:: Aim of the task ::
The response should contain only those lines of the entries below that include the string "black".

(Scene image comparisons)
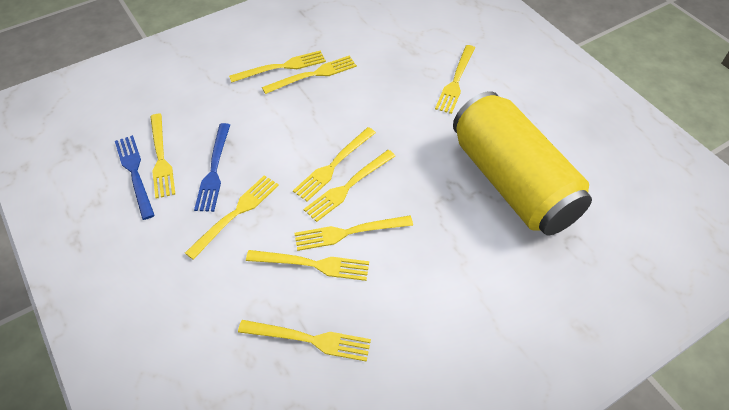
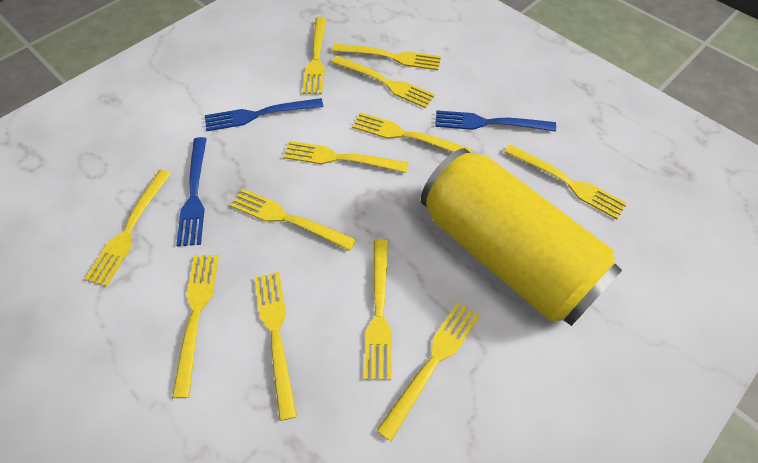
blue fork: 2 -> 3
yellow fork: 10 -> 12

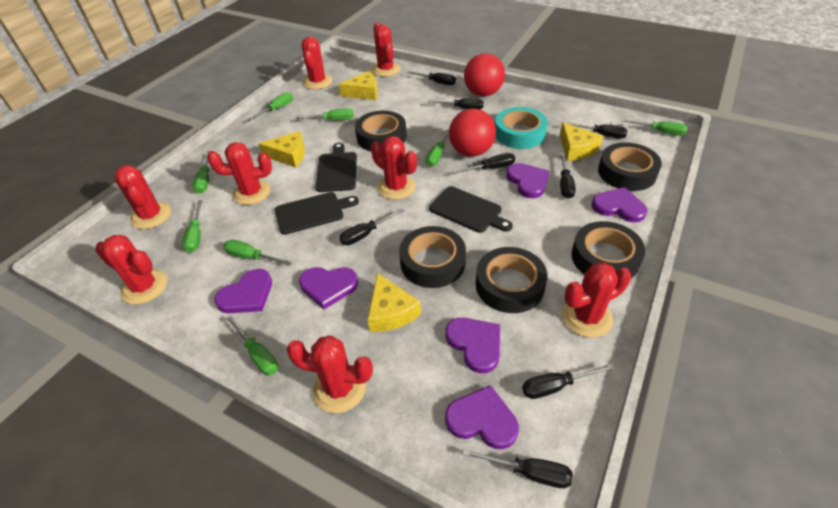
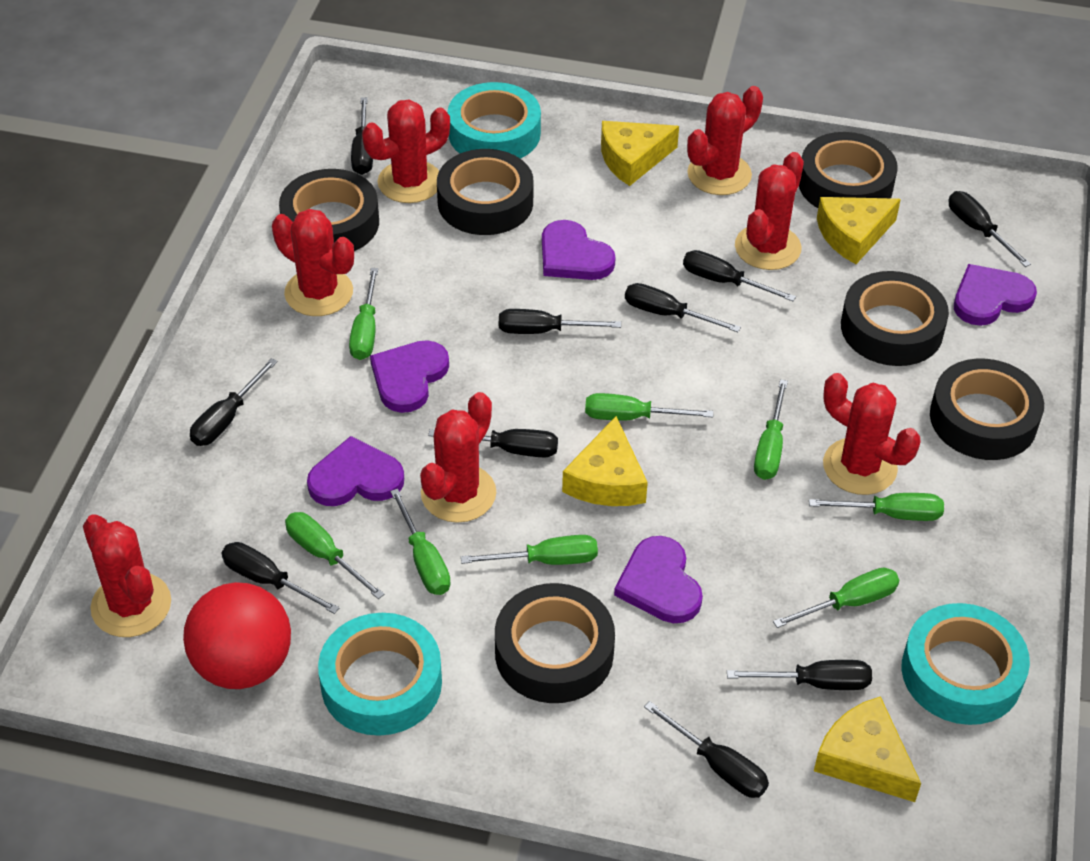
black cutting board: 3 -> 0
black screwdriver: 8 -> 10
black tape: 5 -> 6
purple heart: 6 -> 5
red ball: 2 -> 1
red cactus: 8 -> 7
turquoise tape: 1 -> 3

:: Result below ::
black cutting board: 3 -> 0
black screwdriver: 8 -> 10
black tape: 5 -> 6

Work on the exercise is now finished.